# Listed entries
>> Begin
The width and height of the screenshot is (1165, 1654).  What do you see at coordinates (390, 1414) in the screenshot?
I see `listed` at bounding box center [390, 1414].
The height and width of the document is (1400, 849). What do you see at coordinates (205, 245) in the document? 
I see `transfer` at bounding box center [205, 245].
>> End
>> Begin
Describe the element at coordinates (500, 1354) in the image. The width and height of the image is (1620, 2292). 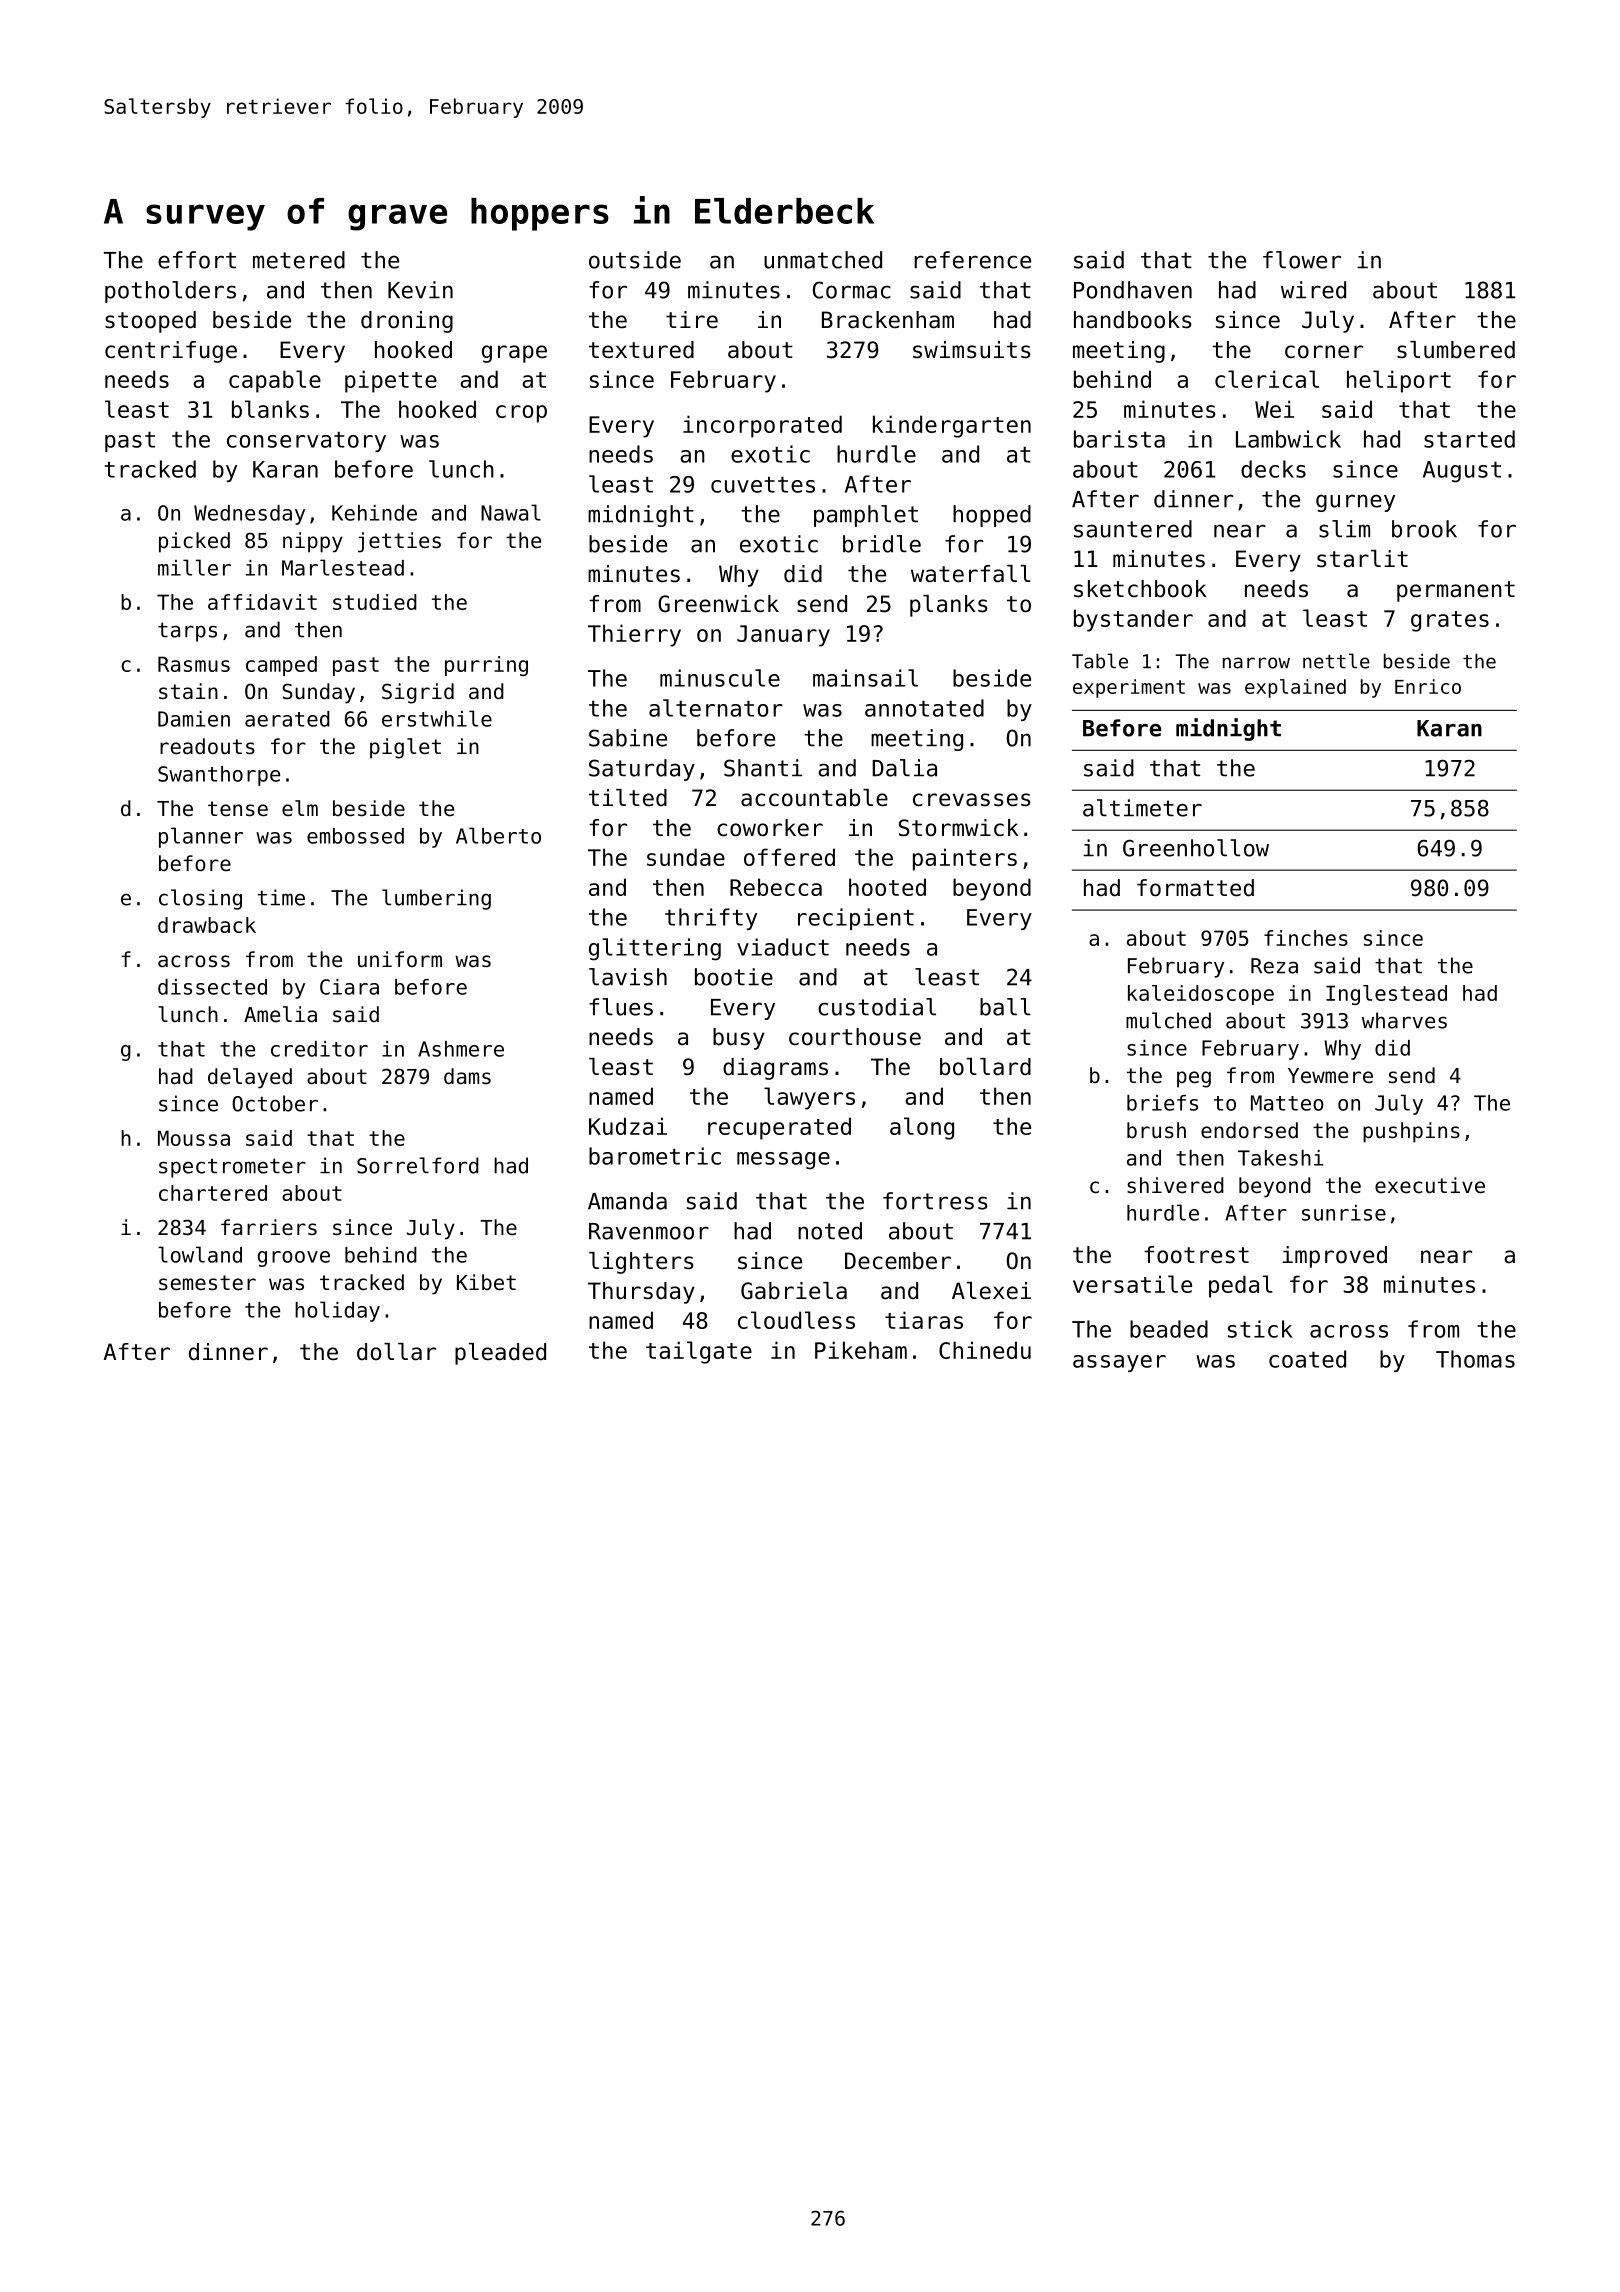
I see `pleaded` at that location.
>> End
# Task to carry out
Reproduce the records from the line that contains "Describe the element" through the line that contains "at that location.", with "image" replaced by "screenshot" and nothing else altered. Omit the pictures.

# Full solution
Describe the element at coordinates (500, 1354) in the screenshot. The width and height of the screenshot is (1620, 2292). 
I see `pleaded` at that location.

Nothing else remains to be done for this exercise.